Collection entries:

⁂

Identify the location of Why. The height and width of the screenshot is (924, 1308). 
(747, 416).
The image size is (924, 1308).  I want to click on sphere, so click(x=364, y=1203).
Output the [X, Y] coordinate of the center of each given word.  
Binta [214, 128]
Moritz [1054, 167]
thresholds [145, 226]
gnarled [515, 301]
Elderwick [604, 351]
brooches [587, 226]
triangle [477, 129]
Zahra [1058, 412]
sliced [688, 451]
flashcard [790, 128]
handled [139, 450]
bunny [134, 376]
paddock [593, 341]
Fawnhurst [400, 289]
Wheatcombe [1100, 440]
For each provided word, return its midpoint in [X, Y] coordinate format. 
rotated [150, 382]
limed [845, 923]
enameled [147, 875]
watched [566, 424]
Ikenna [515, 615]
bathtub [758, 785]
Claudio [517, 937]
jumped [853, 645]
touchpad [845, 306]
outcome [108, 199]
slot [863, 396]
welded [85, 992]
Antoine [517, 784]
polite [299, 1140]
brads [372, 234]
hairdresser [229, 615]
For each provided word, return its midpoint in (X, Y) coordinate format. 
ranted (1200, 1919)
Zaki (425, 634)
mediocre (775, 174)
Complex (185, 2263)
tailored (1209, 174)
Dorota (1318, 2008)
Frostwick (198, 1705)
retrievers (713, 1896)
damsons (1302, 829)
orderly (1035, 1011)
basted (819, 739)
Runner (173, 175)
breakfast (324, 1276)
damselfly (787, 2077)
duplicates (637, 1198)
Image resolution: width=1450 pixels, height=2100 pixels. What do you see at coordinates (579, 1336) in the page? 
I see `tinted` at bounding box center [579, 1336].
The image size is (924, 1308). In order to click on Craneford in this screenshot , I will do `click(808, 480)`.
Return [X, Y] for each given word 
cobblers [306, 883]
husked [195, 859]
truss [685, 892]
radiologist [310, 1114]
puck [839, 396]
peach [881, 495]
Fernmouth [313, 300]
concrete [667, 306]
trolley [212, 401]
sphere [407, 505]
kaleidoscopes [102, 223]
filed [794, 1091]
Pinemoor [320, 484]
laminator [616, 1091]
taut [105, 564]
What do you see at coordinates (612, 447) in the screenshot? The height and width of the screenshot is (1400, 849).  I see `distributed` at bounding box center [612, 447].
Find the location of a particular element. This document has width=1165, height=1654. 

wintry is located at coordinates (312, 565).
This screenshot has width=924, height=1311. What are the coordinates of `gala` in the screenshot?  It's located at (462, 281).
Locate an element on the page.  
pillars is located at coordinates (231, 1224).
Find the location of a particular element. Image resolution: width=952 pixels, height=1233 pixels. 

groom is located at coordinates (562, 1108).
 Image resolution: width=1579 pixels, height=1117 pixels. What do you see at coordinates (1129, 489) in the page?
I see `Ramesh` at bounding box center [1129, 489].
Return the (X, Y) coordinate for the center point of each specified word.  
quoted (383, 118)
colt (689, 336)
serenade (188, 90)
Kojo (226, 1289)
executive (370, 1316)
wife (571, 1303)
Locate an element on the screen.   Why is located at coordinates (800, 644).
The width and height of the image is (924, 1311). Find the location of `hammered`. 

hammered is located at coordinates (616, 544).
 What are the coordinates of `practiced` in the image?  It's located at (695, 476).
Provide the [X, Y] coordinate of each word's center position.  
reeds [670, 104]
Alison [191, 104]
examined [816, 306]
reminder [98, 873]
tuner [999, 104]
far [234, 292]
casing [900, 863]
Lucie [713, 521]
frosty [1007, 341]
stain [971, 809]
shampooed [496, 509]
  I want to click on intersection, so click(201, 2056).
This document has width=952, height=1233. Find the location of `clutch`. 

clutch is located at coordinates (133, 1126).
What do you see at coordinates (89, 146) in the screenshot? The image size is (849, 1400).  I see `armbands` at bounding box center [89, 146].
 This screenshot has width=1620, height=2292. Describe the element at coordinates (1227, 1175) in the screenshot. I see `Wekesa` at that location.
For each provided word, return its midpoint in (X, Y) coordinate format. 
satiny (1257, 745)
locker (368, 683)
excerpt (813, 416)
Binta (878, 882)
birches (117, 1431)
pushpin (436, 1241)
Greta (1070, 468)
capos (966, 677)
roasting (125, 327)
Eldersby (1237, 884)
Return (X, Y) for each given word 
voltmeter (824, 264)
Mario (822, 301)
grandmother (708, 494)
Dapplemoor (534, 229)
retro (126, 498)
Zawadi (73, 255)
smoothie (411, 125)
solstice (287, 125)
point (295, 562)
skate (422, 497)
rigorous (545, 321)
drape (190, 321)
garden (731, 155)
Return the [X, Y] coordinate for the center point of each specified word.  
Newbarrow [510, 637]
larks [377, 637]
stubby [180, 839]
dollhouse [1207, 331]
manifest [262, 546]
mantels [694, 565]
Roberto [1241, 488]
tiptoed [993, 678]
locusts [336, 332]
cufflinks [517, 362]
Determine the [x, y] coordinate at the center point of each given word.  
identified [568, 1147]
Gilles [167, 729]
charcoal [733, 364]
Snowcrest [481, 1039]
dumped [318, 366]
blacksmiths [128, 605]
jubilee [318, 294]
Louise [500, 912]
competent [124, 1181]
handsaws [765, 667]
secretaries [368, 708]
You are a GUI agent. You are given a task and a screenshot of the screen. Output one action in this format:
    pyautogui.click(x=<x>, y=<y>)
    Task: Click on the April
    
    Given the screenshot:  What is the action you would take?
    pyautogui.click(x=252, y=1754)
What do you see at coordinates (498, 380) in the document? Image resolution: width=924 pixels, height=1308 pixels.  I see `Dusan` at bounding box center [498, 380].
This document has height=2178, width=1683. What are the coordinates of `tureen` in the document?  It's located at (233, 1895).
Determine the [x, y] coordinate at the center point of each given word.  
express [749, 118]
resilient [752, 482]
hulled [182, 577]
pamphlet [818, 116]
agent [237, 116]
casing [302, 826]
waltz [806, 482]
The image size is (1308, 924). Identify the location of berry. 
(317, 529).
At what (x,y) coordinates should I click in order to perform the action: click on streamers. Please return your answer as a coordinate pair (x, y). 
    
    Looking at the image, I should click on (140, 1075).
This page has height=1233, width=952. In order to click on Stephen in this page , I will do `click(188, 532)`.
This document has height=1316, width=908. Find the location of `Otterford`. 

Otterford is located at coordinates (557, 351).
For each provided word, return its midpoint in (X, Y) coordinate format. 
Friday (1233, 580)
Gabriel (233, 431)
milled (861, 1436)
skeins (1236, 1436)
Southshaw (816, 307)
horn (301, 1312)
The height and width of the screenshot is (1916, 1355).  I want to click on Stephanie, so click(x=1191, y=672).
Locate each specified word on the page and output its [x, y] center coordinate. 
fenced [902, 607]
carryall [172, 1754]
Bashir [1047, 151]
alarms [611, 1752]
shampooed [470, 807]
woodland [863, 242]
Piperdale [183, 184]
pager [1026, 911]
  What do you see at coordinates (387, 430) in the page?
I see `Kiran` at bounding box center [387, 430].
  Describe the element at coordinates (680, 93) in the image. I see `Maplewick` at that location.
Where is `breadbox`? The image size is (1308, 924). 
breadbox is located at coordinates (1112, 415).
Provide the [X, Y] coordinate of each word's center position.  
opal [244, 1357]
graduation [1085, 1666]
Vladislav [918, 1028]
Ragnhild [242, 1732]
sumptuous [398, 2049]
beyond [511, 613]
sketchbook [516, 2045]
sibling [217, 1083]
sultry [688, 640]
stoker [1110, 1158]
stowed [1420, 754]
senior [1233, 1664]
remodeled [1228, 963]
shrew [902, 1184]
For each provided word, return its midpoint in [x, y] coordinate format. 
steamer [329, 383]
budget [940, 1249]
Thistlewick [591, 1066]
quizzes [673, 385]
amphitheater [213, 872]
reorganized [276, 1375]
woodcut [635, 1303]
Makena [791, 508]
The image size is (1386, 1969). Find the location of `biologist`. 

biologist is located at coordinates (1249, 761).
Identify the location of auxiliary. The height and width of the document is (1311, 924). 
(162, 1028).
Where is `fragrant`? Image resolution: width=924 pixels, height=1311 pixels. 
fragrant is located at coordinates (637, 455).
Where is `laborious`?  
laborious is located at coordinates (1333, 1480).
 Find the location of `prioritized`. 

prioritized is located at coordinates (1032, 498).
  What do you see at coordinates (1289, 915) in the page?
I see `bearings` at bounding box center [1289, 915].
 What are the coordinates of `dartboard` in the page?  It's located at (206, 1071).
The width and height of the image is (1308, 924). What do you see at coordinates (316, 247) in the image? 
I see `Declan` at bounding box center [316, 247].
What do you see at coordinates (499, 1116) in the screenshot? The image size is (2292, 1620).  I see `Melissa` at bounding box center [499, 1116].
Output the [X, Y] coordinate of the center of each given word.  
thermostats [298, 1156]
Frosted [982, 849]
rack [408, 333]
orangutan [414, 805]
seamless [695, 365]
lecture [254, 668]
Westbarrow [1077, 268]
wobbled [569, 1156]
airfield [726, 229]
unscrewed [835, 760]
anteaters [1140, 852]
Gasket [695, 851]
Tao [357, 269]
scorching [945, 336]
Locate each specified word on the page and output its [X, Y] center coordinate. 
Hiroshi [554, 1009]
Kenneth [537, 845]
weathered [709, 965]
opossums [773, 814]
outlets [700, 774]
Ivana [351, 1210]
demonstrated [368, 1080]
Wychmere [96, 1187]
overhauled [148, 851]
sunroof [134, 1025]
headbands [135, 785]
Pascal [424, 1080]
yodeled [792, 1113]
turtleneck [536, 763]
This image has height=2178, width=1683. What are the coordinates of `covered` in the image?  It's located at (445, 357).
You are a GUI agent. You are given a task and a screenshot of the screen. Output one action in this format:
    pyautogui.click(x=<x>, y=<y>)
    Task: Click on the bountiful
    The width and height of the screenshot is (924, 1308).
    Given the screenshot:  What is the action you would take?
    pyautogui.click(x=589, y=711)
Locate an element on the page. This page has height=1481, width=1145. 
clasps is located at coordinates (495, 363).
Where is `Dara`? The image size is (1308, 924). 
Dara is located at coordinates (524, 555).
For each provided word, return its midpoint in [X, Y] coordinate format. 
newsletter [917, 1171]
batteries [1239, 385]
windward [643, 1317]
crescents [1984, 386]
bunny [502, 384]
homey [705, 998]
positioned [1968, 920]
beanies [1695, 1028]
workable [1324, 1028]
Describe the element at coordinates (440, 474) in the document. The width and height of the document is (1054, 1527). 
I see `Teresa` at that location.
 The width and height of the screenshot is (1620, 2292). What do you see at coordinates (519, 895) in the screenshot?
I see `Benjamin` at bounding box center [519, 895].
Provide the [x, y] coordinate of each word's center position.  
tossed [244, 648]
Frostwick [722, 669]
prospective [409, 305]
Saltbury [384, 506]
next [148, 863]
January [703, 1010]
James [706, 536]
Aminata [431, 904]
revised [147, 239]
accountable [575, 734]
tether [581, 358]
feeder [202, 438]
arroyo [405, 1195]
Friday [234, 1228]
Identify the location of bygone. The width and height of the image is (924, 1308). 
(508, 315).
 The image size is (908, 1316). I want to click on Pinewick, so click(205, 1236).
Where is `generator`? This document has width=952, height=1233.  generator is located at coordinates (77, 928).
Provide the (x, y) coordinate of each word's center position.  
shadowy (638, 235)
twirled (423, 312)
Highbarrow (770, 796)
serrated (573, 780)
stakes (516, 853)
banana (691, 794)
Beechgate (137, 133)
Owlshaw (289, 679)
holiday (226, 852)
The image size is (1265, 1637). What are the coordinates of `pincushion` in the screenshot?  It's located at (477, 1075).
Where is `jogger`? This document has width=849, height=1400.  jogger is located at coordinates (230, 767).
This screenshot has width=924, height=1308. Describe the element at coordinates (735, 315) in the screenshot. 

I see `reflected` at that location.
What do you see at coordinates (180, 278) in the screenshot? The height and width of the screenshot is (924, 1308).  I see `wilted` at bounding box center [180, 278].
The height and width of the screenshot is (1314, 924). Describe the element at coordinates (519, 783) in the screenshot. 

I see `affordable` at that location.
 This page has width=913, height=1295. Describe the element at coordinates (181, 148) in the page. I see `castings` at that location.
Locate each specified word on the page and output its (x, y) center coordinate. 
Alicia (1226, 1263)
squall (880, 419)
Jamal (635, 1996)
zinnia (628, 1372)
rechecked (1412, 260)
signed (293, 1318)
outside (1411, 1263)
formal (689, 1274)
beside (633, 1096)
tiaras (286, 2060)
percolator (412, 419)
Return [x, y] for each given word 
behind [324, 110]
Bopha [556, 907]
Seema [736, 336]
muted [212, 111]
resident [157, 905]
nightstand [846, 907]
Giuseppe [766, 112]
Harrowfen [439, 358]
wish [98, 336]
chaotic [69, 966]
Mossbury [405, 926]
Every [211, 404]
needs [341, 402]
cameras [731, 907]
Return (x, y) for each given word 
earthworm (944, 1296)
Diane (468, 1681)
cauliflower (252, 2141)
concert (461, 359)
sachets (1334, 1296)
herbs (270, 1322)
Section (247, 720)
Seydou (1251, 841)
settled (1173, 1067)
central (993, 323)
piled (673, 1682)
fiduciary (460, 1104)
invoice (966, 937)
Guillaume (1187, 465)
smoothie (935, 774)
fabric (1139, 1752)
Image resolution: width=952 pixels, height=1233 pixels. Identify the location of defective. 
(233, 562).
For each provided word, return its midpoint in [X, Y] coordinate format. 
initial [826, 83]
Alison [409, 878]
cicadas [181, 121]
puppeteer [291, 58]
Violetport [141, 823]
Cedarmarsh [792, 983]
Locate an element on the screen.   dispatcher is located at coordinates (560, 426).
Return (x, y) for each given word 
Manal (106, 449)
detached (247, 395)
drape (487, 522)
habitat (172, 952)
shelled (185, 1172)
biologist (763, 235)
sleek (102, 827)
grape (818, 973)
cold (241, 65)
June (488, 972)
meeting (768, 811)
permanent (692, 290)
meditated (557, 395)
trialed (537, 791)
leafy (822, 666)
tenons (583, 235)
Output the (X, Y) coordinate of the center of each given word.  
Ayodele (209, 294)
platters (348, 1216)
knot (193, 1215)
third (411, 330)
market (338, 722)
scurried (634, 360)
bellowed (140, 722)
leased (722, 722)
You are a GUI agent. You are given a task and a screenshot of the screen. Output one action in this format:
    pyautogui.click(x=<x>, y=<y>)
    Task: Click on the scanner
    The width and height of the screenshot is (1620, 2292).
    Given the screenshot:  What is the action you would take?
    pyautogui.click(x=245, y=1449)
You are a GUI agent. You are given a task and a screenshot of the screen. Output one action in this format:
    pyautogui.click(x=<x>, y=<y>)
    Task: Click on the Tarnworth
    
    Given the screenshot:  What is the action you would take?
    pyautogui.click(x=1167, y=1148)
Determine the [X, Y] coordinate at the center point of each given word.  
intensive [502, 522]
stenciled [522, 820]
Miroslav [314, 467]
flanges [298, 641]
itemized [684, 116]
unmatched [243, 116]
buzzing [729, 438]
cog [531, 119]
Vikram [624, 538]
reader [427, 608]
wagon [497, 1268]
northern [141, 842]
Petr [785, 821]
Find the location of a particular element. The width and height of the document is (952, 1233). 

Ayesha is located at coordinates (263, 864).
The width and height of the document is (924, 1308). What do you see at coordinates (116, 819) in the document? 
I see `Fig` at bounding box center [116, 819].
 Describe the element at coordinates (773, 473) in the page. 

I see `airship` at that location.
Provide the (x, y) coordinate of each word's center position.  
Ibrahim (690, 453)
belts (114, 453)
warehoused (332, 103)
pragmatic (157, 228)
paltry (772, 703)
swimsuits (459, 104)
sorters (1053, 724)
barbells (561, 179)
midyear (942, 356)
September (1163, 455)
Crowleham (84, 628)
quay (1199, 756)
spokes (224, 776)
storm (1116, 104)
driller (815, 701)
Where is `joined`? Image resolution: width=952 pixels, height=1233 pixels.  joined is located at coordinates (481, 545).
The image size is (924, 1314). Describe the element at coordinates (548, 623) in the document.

⁂

**Exercise details**
Reproduce the records word for word, from the first line through the line containing "The image size is (924, 1308). In", including both of those lines.

**Output of the exercise**
Identify the location of Why. The height and width of the screenshot is (924, 1308). 
(747, 416).
The image size is (924, 1308).  I want to click on sphere, so click(x=364, y=1203).
Output the [X, Y] coordinate of the center of each given word.  
Binta [214, 128]
Moritz [1054, 167]
thresholds [145, 226]
gnarled [515, 301]
Elderwick [604, 351]
brooches [587, 226]
triangle [477, 129]
Zahra [1058, 412]
sliced [688, 451]
flashcard [790, 128]
handled [139, 450]
bunny [134, 376]
paddock [593, 341]
Fawnhurst [400, 289]
Wheatcombe [1100, 440]
For each provided word, return its midpoint in [X, Y] coordinate format. 
rotated [150, 382]
limed [845, 923]
enameled [147, 875]
watched [566, 424]
Ikenna [515, 615]
bathtub [758, 785]
Claudio [517, 937]
jumped [853, 645]
touchpad [845, 306]
outcome [108, 199]
slot [863, 396]
welded [85, 992]
Antoine [517, 784]
polite [299, 1140]
brads [372, 234]
hairdresser [229, 615]
For each provided word, return its midpoint in (X, Y) coordinate format. 
ranted (1200, 1919)
Zaki (425, 634)
mediocre (775, 174)
Complex (185, 2263)
tailored (1209, 174)
Dorota (1318, 2008)
Frostwick (198, 1705)
retrievers (713, 1896)
damsons (1302, 829)
orderly (1035, 1011)
basted (819, 739)
Runner (173, 175)
breakfast (324, 1276)
damselfly (787, 2077)
duplicates (637, 1198)
Image resolution: width=1450 pixels, height=2100 pixels. What do you see at coordinates (579, 1336) in the page? 
I see `tinted` at bounding box center [579, 1336].
The image size is (924, 1308). In order to click on Craneford in this screenshot , I will do `click(808, 480)`.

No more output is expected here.